What to produce: Print nothing but the lines below starting at the line that holds "Someone put down the duck in pure" and ending at the line that holds "Someone carried the teddy", including both, each exactly as written.

(Beginning of Provided records)

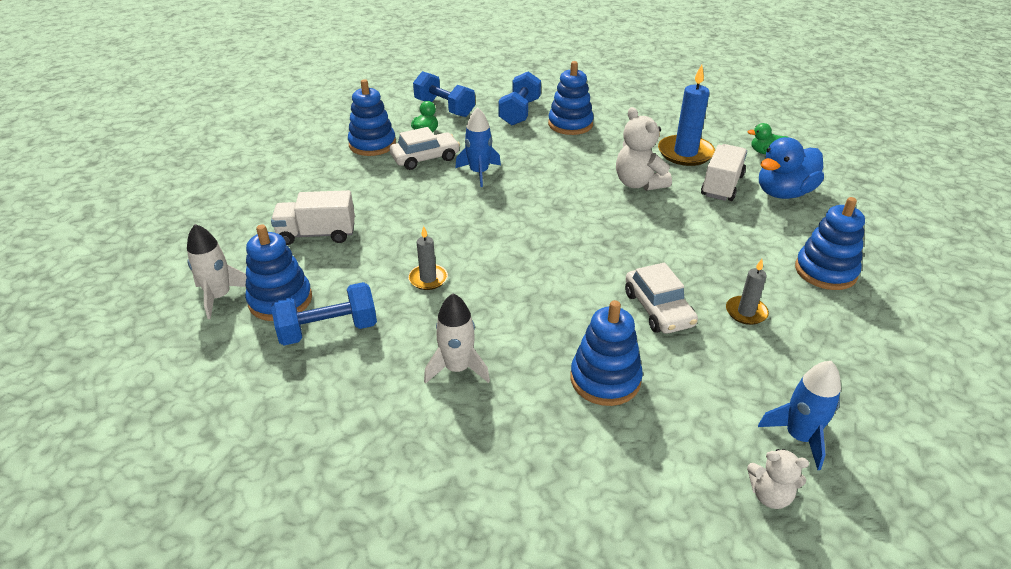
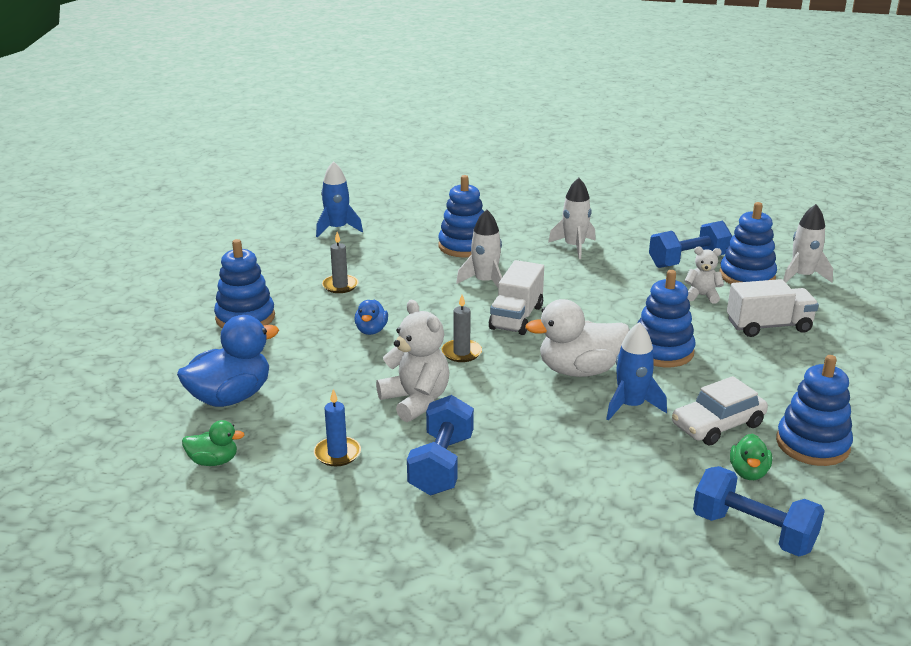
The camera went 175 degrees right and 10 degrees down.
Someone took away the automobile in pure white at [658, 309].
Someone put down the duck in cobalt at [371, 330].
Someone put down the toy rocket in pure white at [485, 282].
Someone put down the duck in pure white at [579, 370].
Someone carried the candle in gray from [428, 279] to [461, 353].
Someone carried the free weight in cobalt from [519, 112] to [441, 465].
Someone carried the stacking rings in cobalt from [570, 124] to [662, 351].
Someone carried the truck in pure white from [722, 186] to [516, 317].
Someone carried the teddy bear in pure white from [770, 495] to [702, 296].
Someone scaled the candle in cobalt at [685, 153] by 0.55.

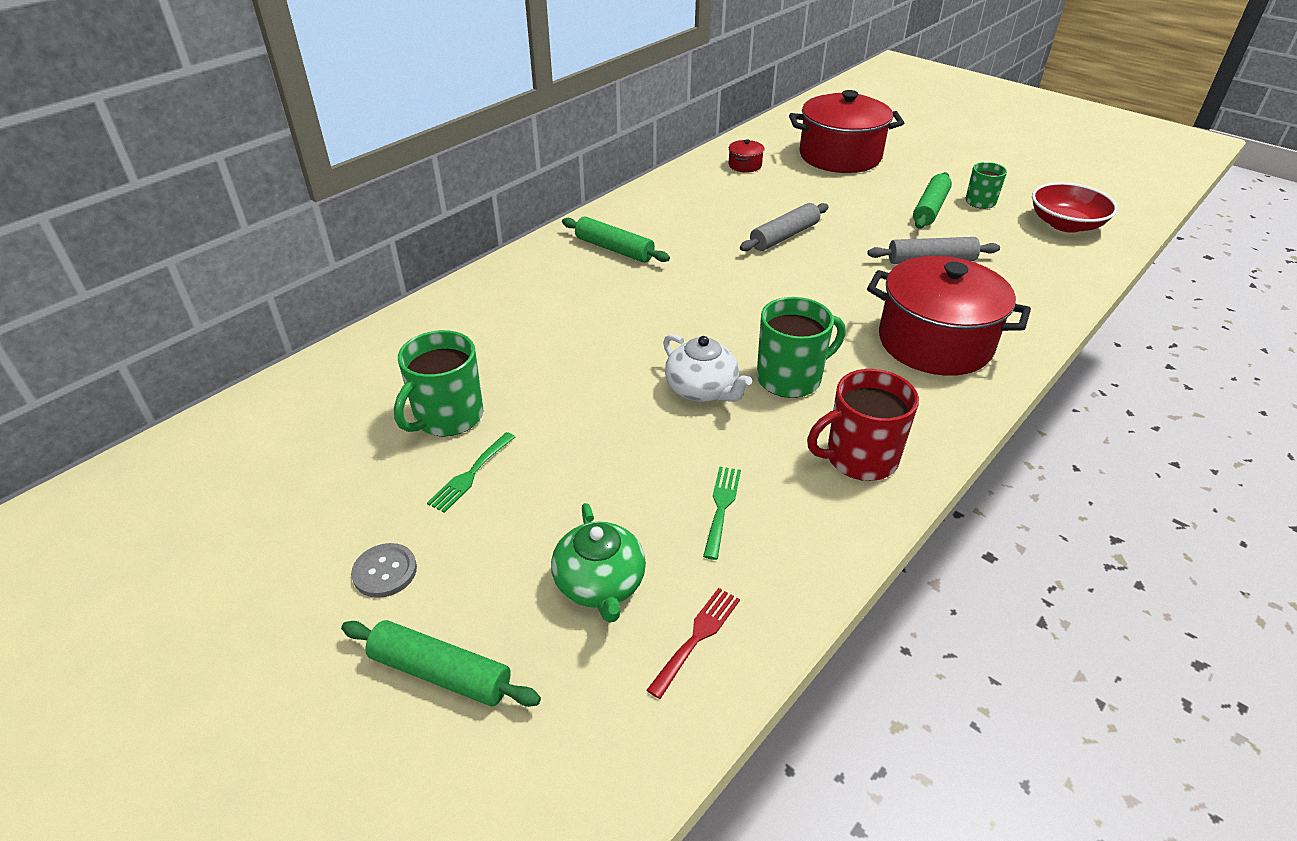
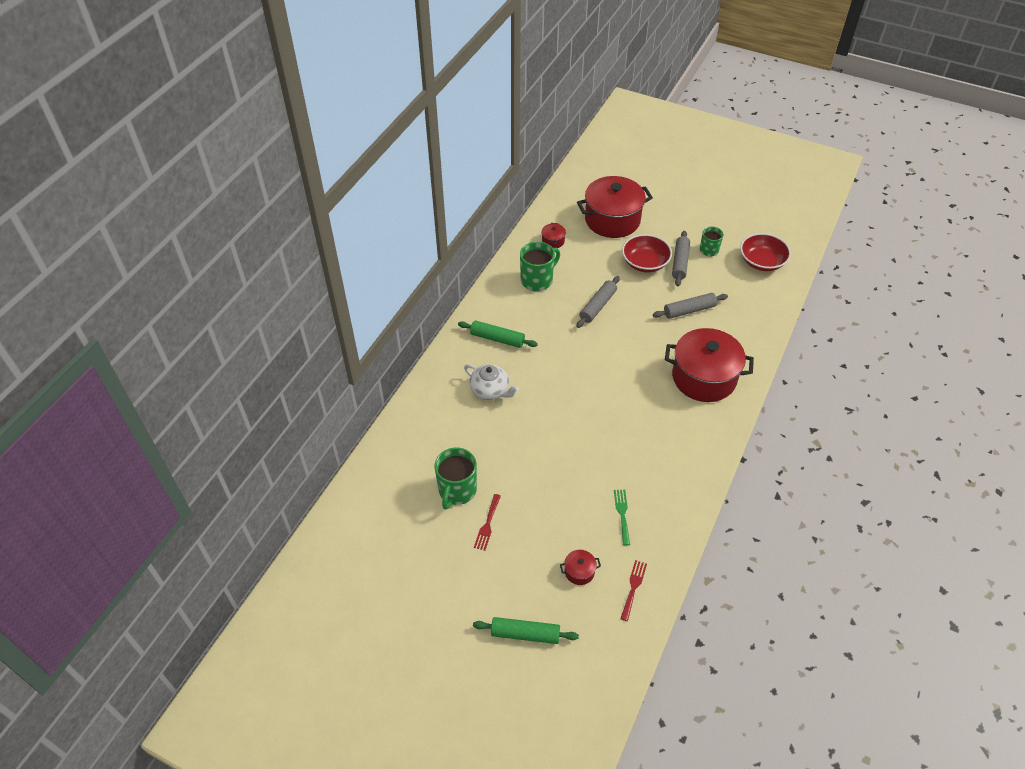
The camera went 15 degrees left and 10 degrees up.
Someone took away the shirt button in gray at [385, 572].
Someone took away the coffee mug in crimson at [859, 458].
Someone put down the serving bowl in crimson at [645, 263].
Someone carried the teapot in pure white from [702, 390] to [490, 390].
Someone carried the coffee mug in green from [790, 378] to [537, 280].
Someone swapped the teapot in green at [600, 584] for the stockpot in crimson at [579, 571].
Someone repainted the table fork in green at [470, 474], which became the table fork in crimson at [487, 524].
Someone repainted the dough roller in green at [930, 209], which became the dough roller in gray at [680, 262].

(End of Provided records)

Finished exercise:
Someone put down the duck in pure white at [579, 370].
Someone carried the candle in gray from [428, 279] to [461, 353].
Someone carried the free weight in cobalt from [519, 112] to [441, 465].
Someone carried the stacking rings in cobalt from [570, 124] to [662, 351].
Someone carried the truck in pure white from [722, 186] to [516, 317].
Someone carried the teddy bear in pure white from [770, 495] to [702, 296].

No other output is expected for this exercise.